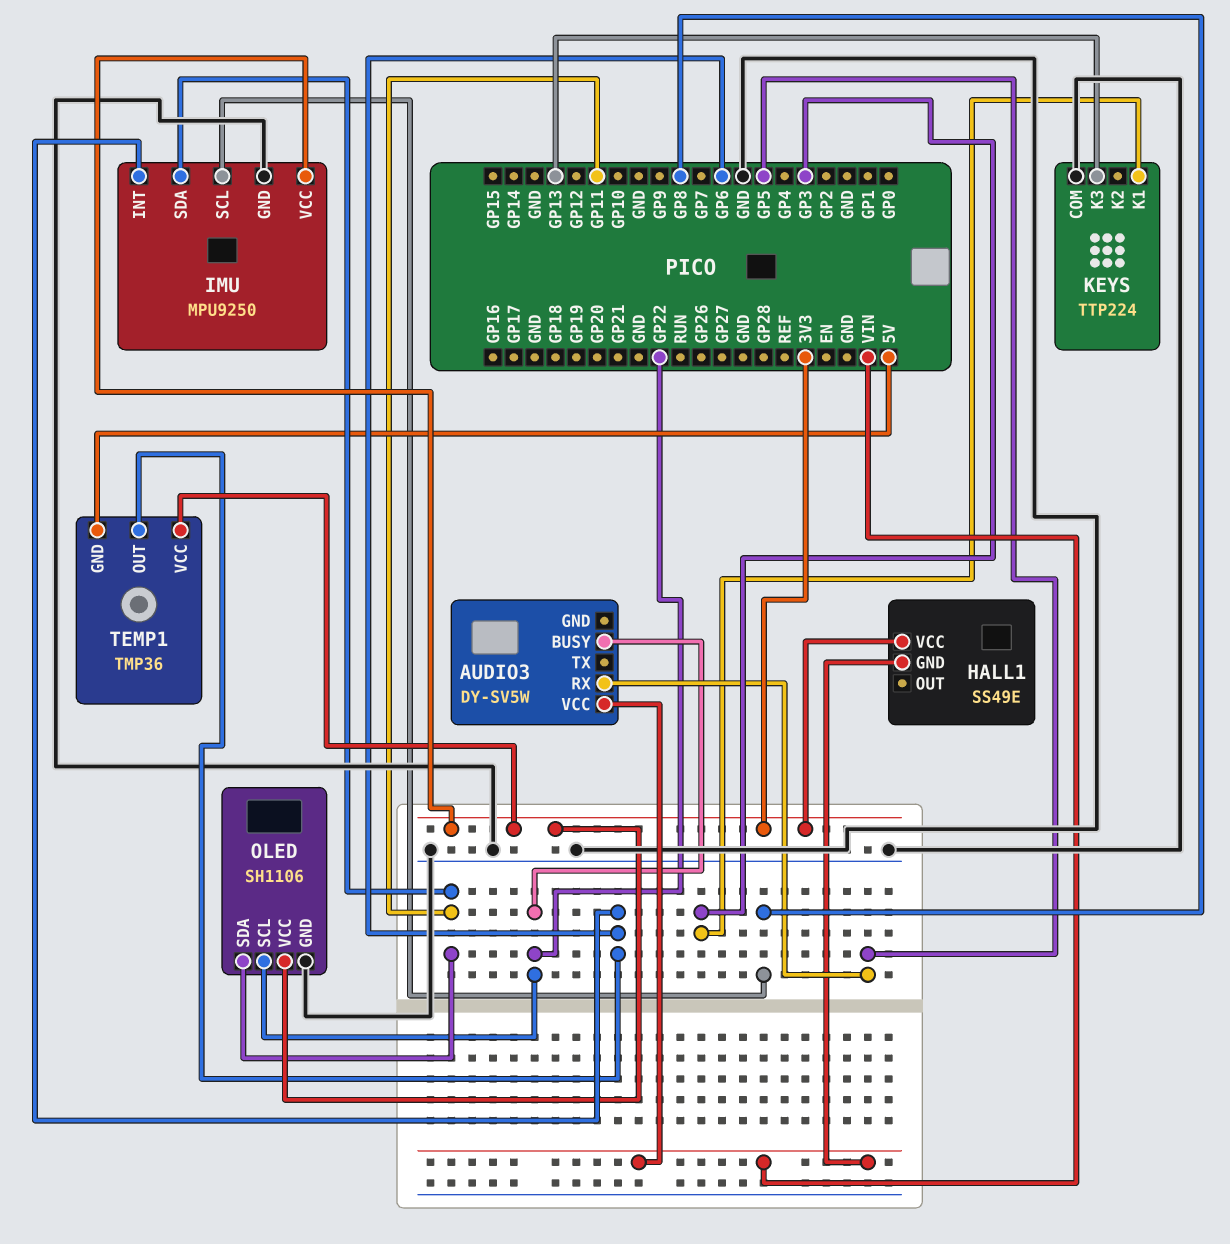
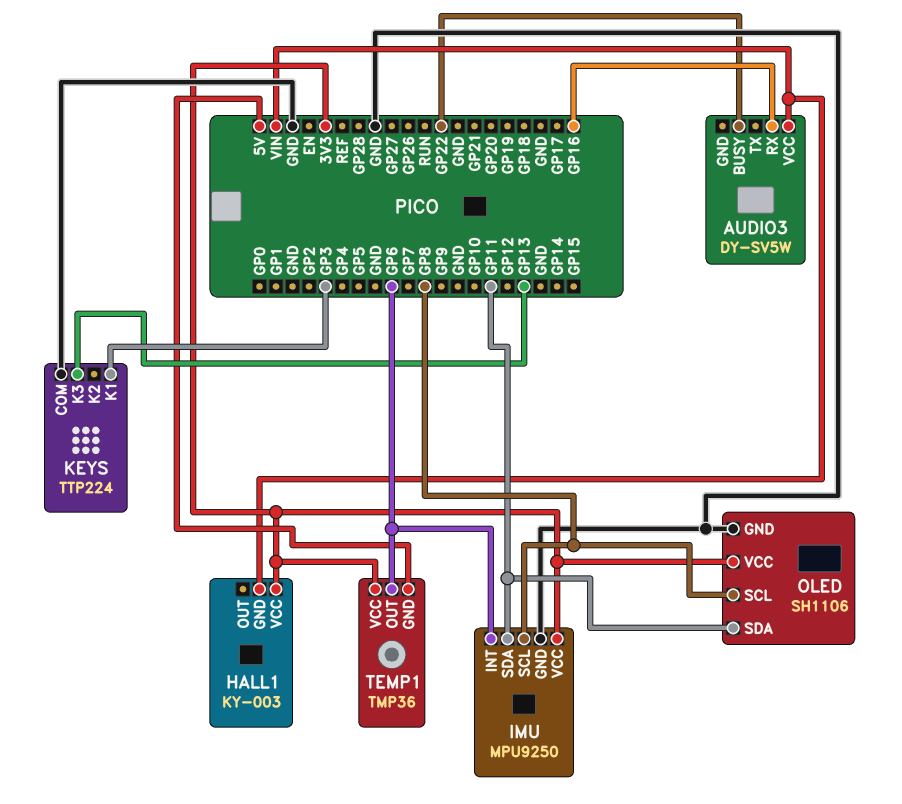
AUDIO3 pin RX: GP5 -> GP16
HALL1: SS49E -> KY-003
OLED pin SCL: GP22 -> GP8

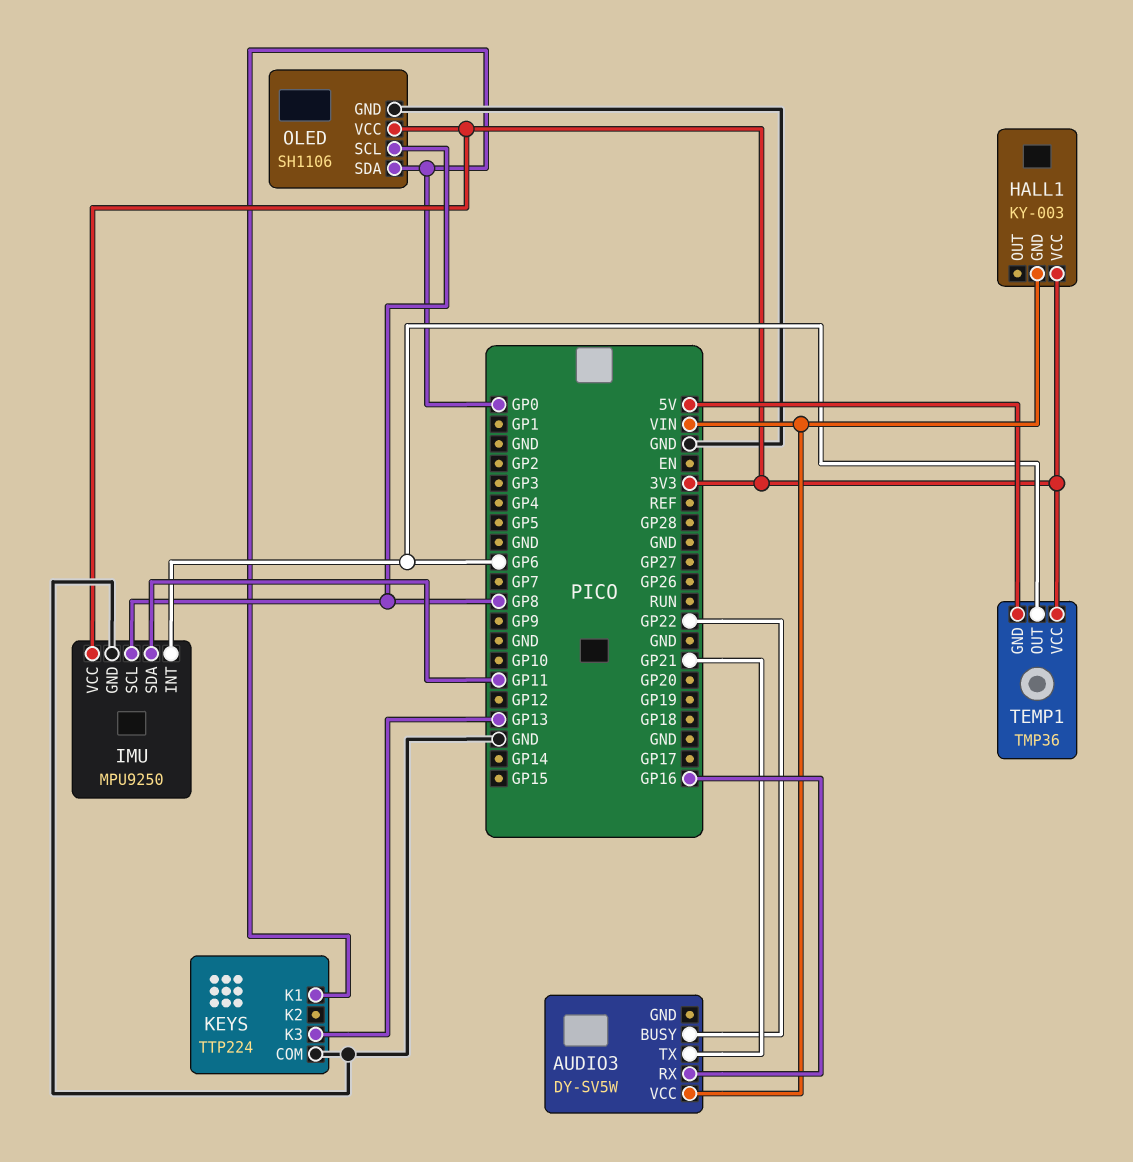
AUDIO3 pin TX: none -> GP21
KEYS pin K1: GP3 -> GP0
OLED pin SDA: GP11 -> GP0

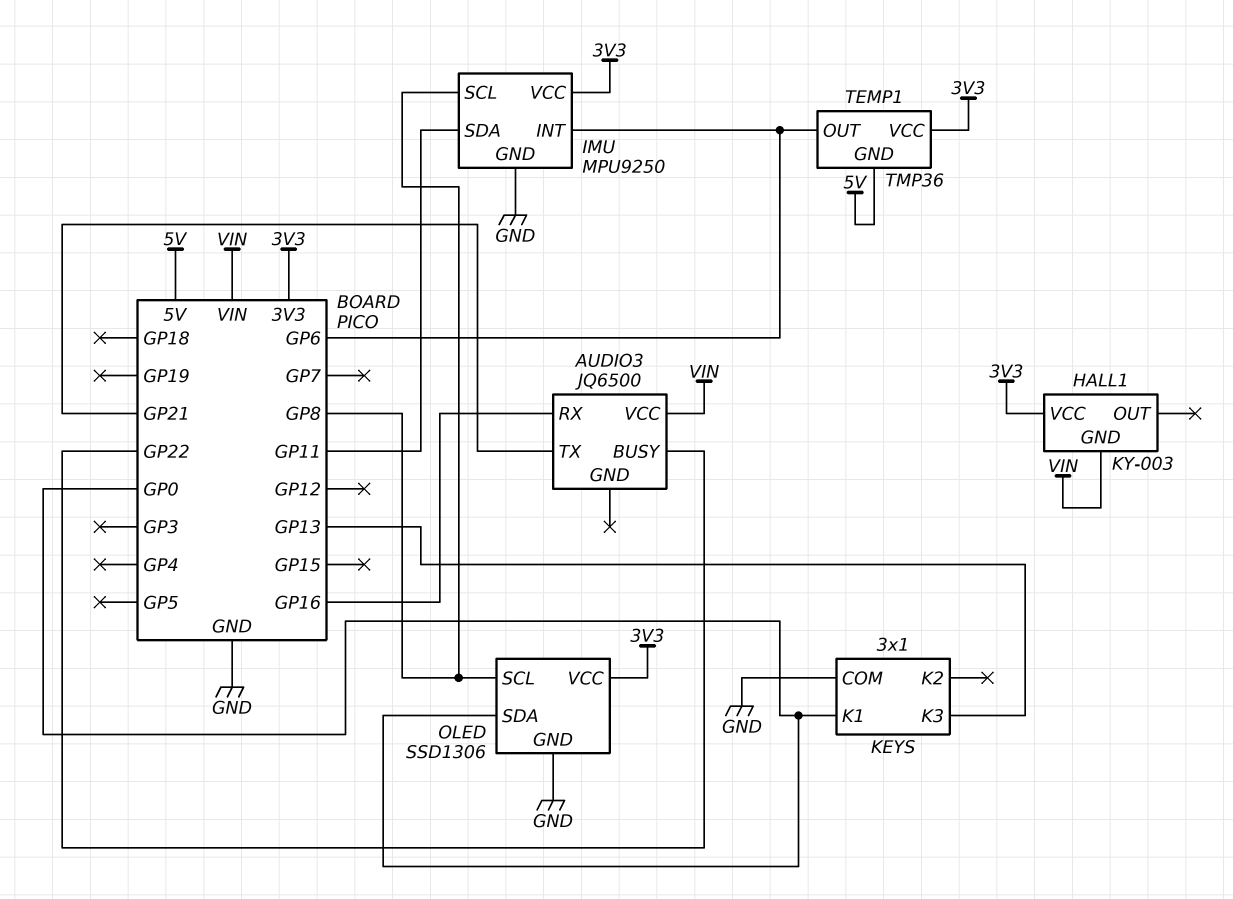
AUDIO3: DY-SV5W -> JQ6500
KEYS: TTP224 -> 3x1
OLED: SH1106 -> SSD1306

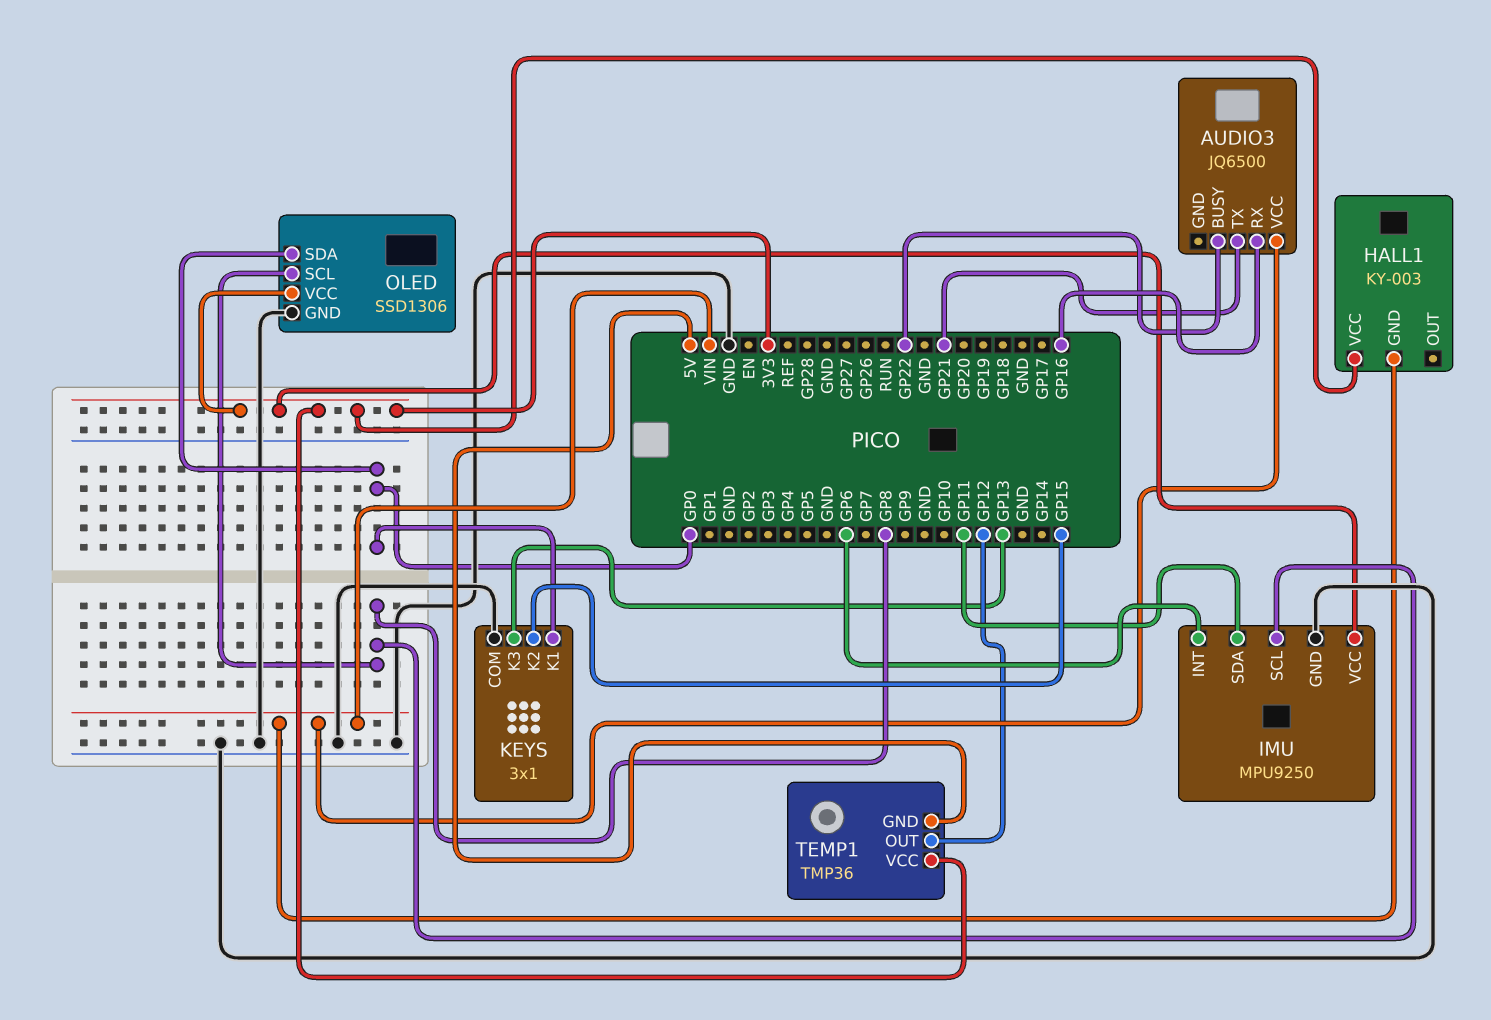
KEYS pin K2: none -> GP15
TEMP1 pin OUT: GP6 -> GP12

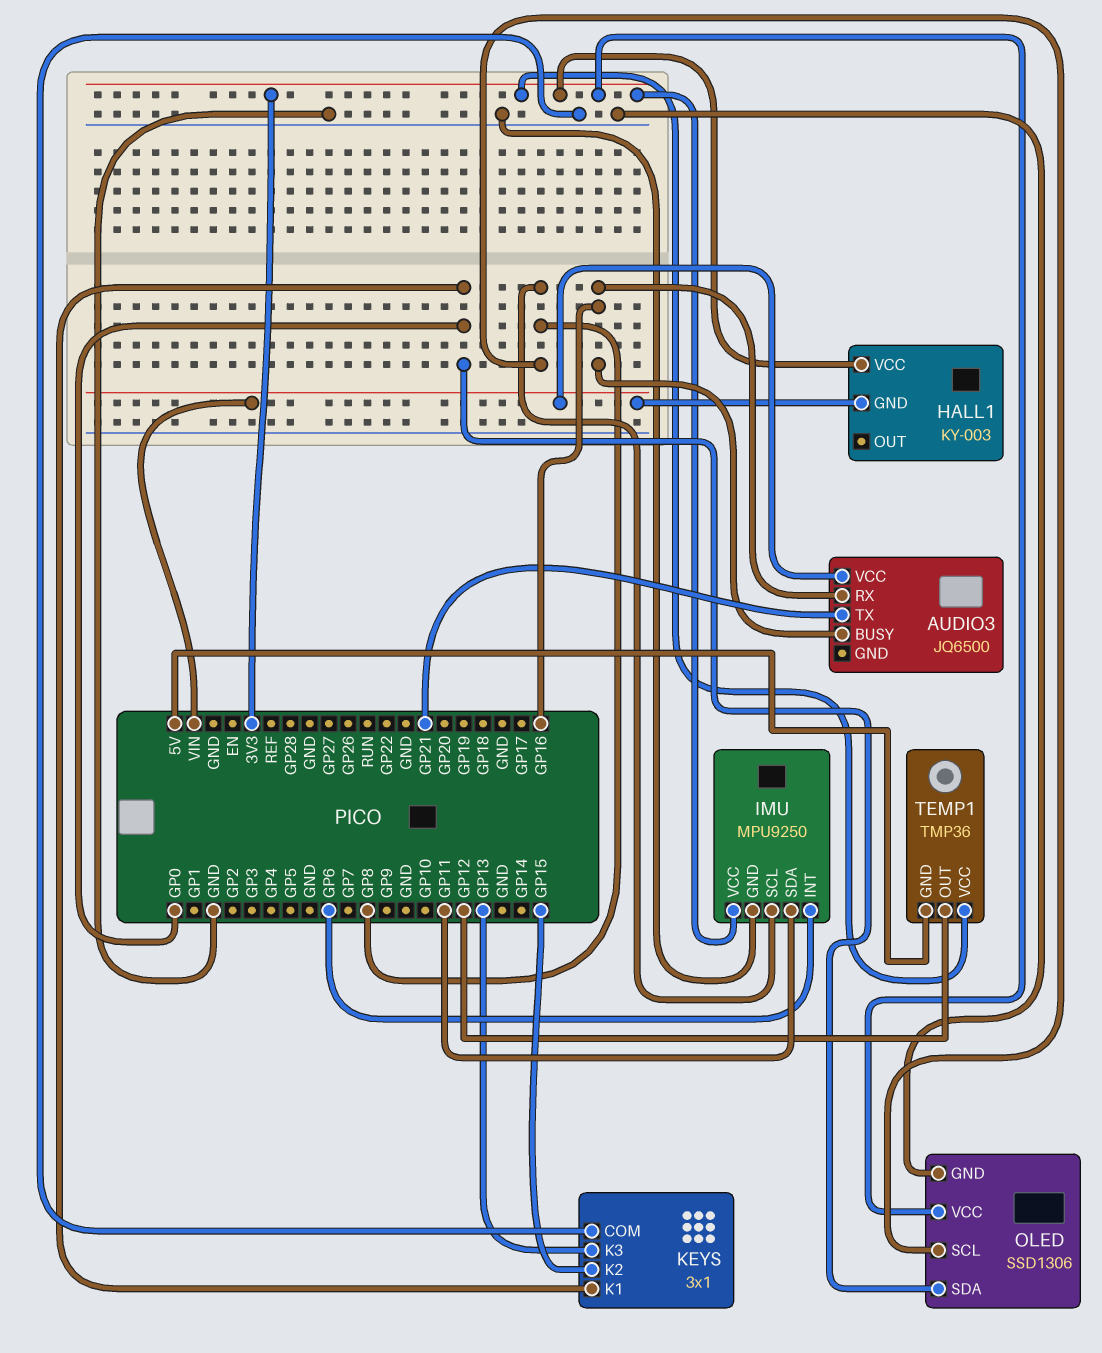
AUDIO3 pin BUSY: GP22 -> GP16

GOAL OF THE EXERCISE
The required answer is the count of lines in the listing that contain the word "OLED", with no other text.

WRITTEN RESPONSE
3